TASK DIRECTIONS:
Copy out the listing that follows exactly, dropping every picture.

COLLECTED MATERIAL:

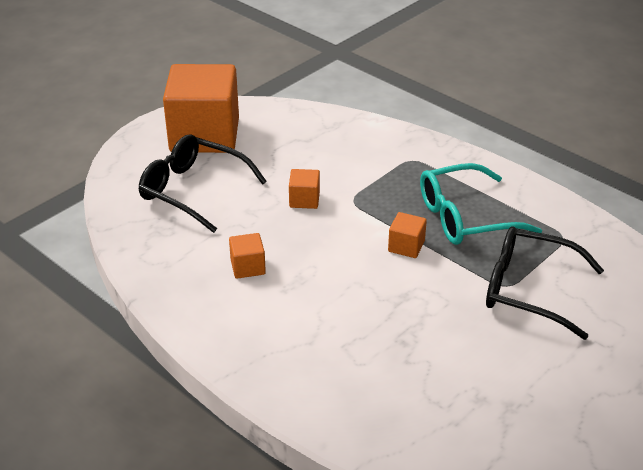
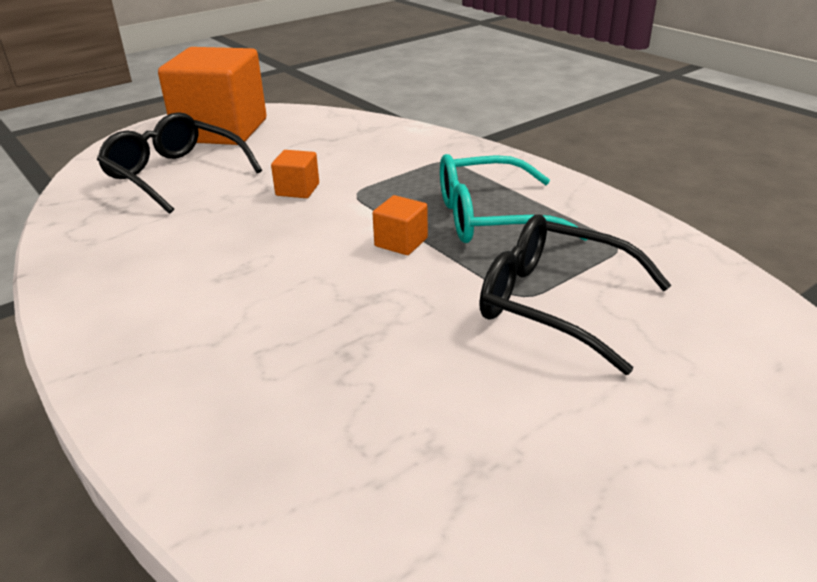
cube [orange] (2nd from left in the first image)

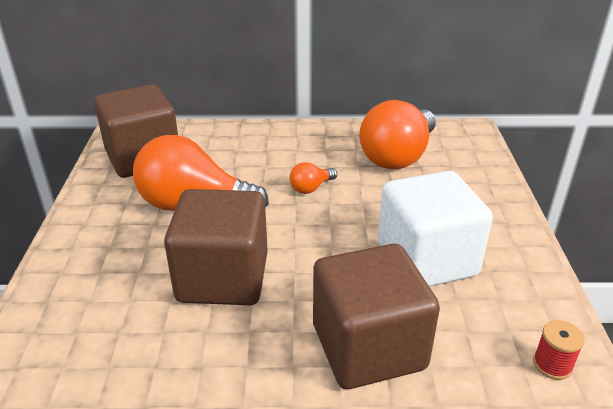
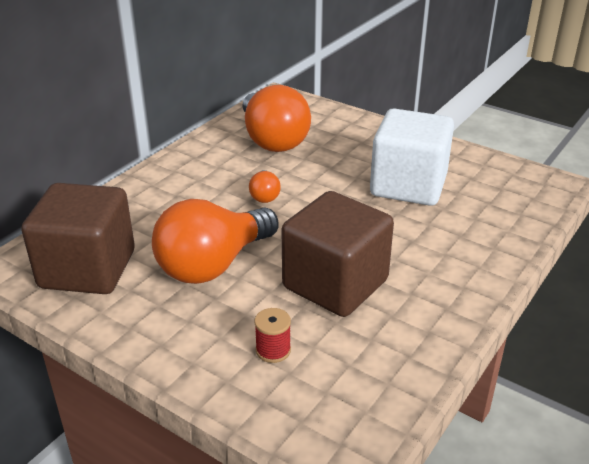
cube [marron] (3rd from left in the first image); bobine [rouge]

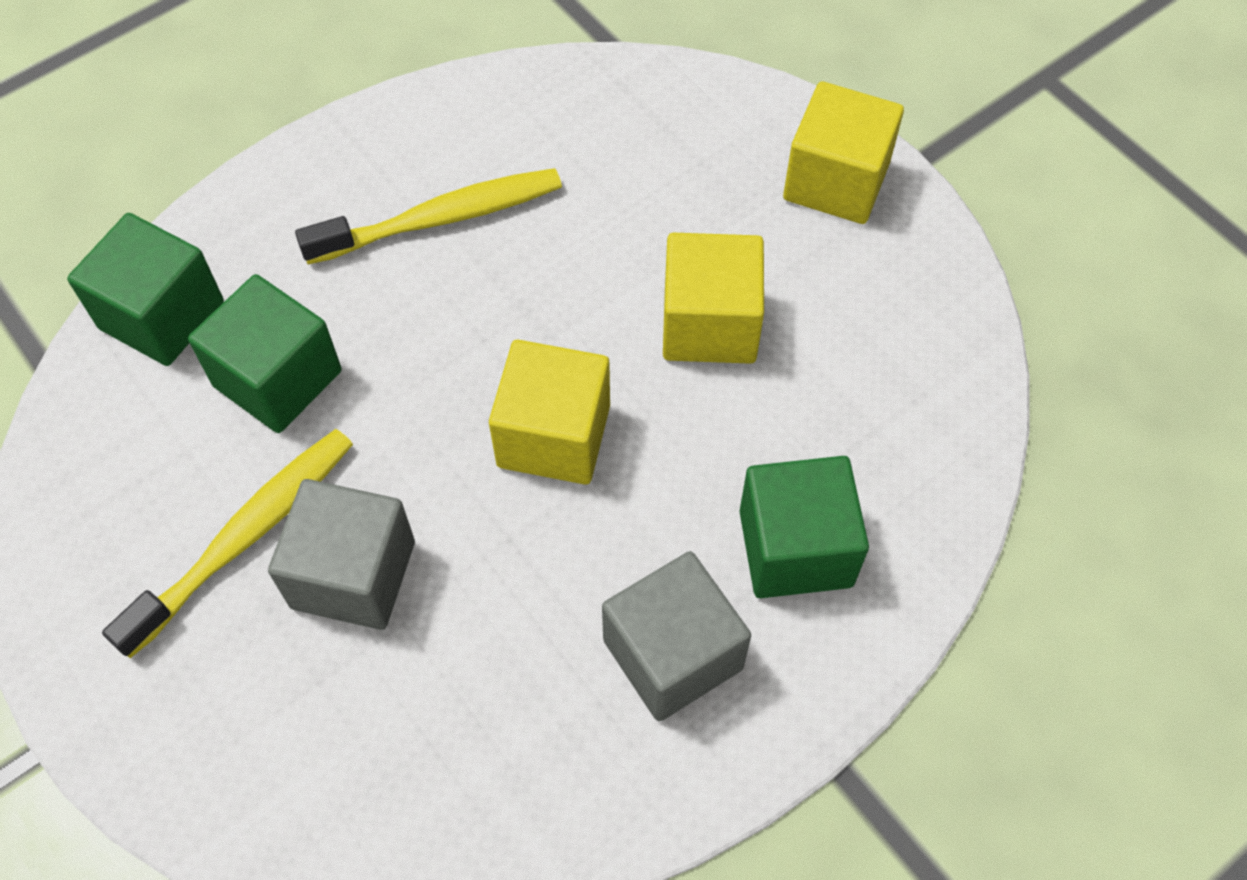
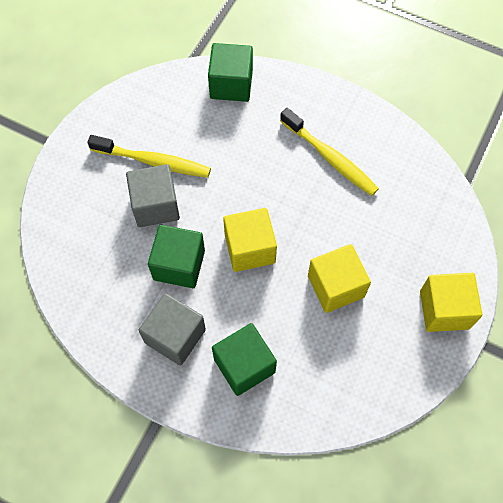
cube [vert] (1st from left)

SOLUTION TO THIS PROBLEM:
cube [orange] (2nd from left in the first image)

cube [marron] (3rd from left in the first image); bobine [rouge]

cube [vert] (1st from left)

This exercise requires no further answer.